WHAT YOU NEED TO DO: Without including the pictures, copy out every line below.

RECORDS SUPPLIED:
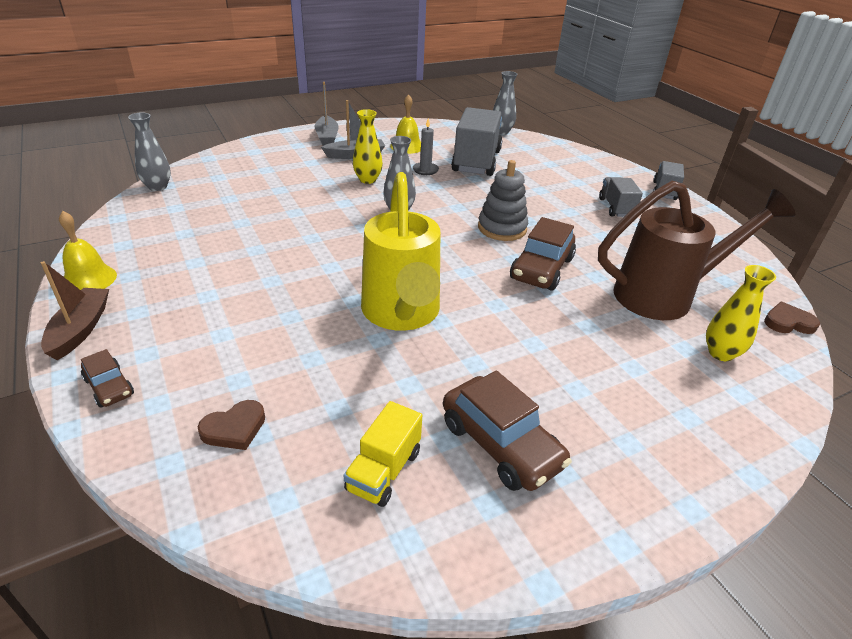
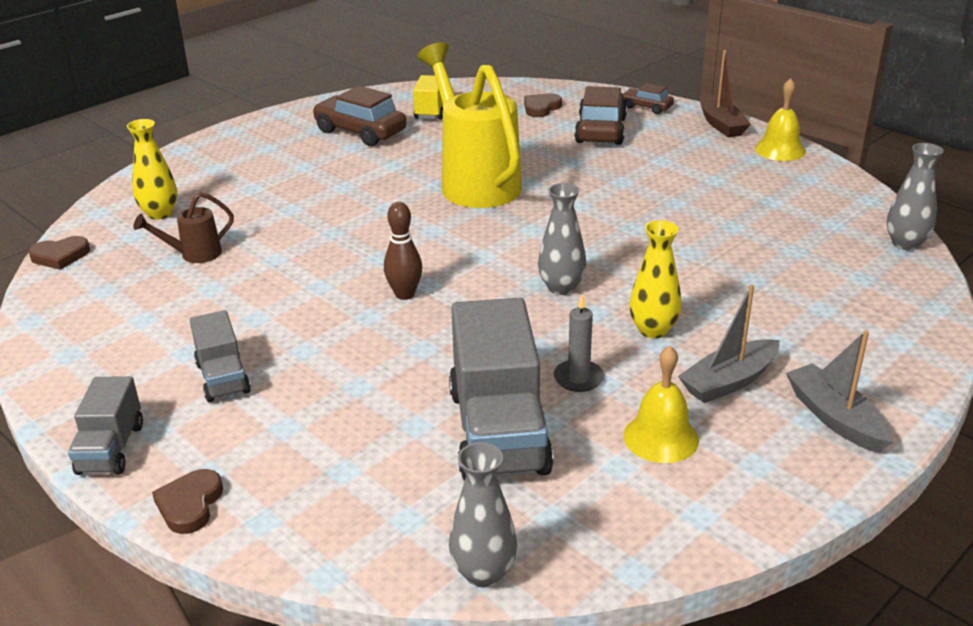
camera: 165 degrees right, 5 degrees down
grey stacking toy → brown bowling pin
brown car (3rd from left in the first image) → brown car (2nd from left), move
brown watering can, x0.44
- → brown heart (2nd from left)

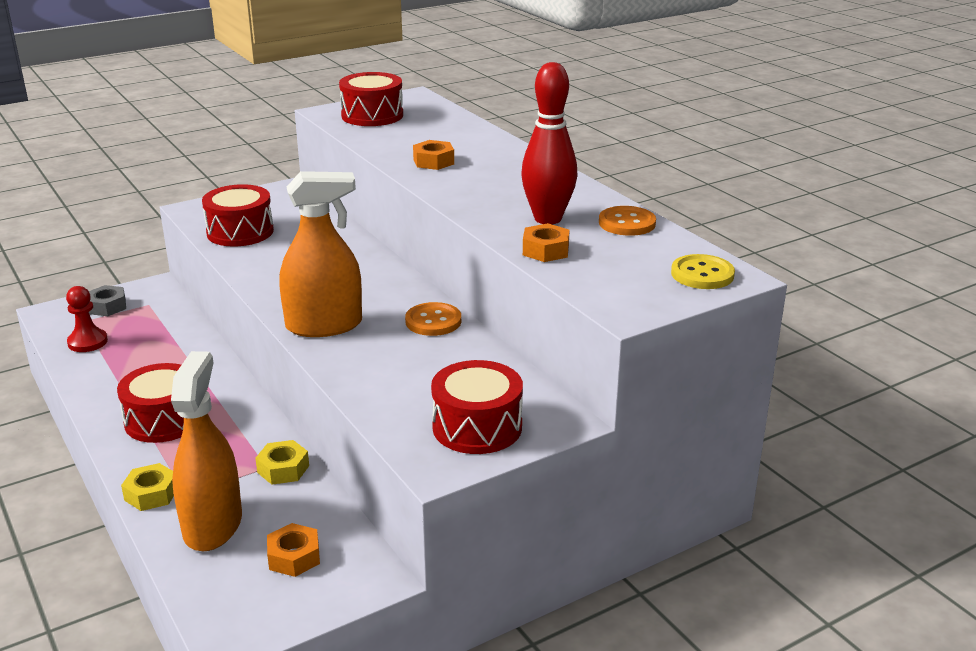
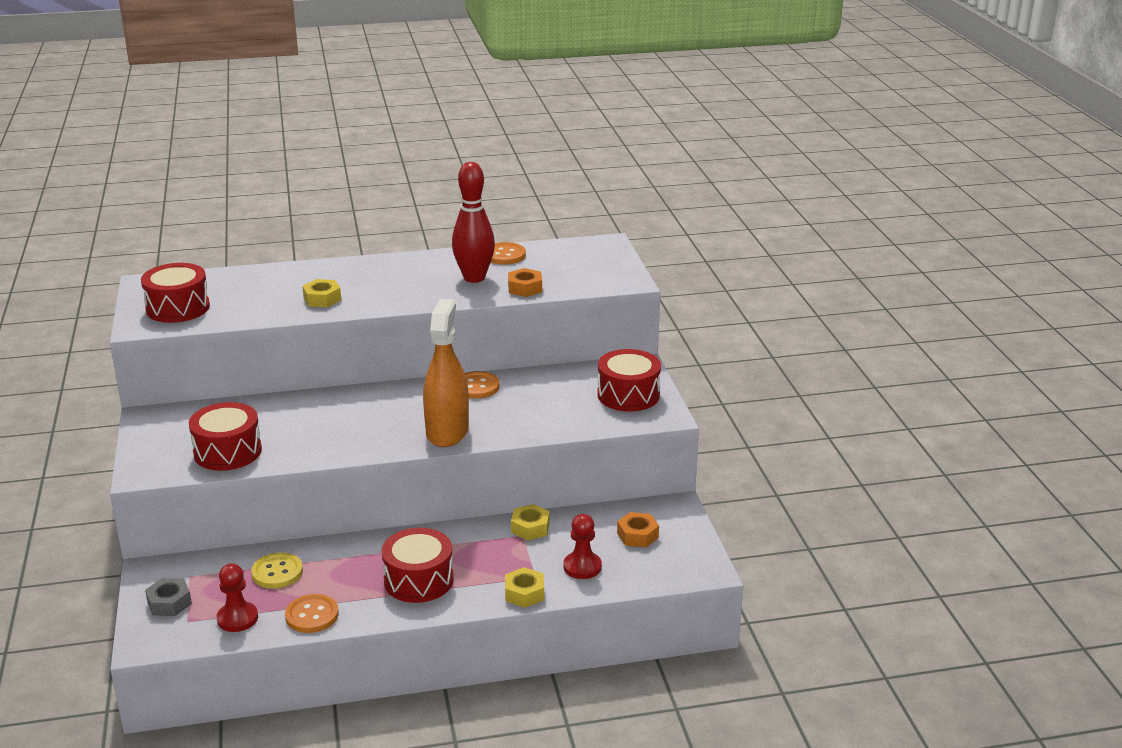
camera: 70 degrees left, 0 degrees up
orange spray bottle (1st from left) → red pawn (2nd from left)
orange nut (2nd from left) → yellow nut (1st from left)
yellow button, move
- → orange button (1st from left)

SOLUTION BELOW:
camera: 165 degrees right, 5 degrees down
grey stacking toy → brown bowling pin
brown car (3rd from left in the first image) → brown car (2nd from left), move
brown watering can, x0.44
- → brown heart (2nd from left)

camera: 70 degrees left, 0 degrees up
orange spray bottle (1st from left) → red pawn (2nd from left)
orange nut (2nd from left) → yellow nut (1st from left)
yellow button, move
- → orange button (1st from left)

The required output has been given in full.